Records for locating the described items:
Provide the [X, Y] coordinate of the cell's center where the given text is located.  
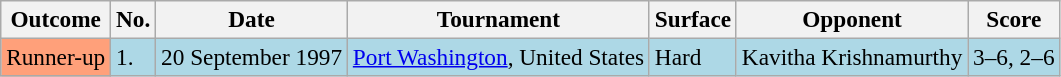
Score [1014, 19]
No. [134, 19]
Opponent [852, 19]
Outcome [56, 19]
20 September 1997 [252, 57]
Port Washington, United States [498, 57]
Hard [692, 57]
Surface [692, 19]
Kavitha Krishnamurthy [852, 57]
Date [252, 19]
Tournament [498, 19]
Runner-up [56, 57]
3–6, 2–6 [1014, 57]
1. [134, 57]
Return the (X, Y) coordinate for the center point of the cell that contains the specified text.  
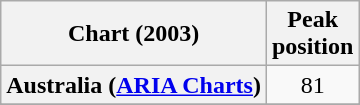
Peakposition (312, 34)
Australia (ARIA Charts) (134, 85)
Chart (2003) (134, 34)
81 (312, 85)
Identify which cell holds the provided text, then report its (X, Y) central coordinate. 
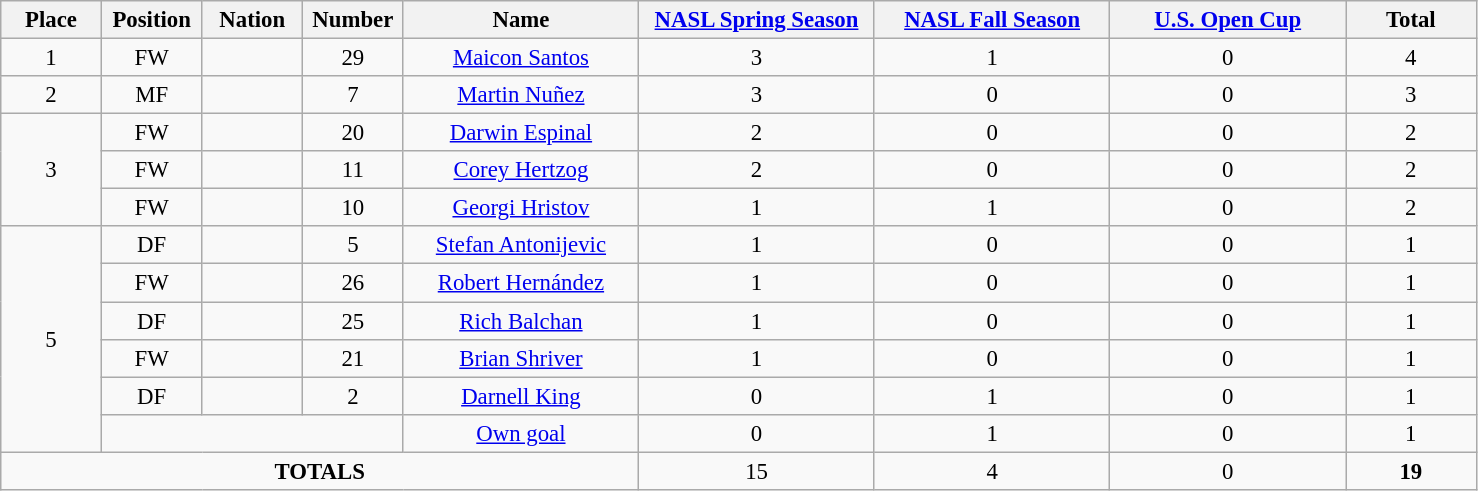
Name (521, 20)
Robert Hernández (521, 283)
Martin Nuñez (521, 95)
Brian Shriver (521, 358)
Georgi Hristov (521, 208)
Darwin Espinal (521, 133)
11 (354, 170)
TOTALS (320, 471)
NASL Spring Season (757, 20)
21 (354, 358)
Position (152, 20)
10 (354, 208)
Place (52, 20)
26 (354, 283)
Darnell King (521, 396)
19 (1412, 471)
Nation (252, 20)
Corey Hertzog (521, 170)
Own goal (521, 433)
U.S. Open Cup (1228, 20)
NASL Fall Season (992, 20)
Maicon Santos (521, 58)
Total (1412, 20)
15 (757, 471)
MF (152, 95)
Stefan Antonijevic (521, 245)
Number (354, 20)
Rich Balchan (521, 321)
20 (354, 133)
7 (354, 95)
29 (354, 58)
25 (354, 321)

**Exercise aim:** Reproduce verbatim the lines that begin with the line containing "Score [1014, 19]" and end with the line containing "1. [134, 57]", including both of those lines.

**The result:**
Score [1014, 19]
No. [134, 19]
Opponent [852, 19]
Outcome [56, 19]
20 September 1997 [252, 57]
Port Washington, United States [498, 57]
Hard [692, 57]
Surface [692, 19]
Kavitha Krishnamurthy [852, 57]
Date [252, 19]
Tournament [498, 19]
Runner-up [56, 57]
3–6, 2–6 [1014, 57]
1. [134, 57]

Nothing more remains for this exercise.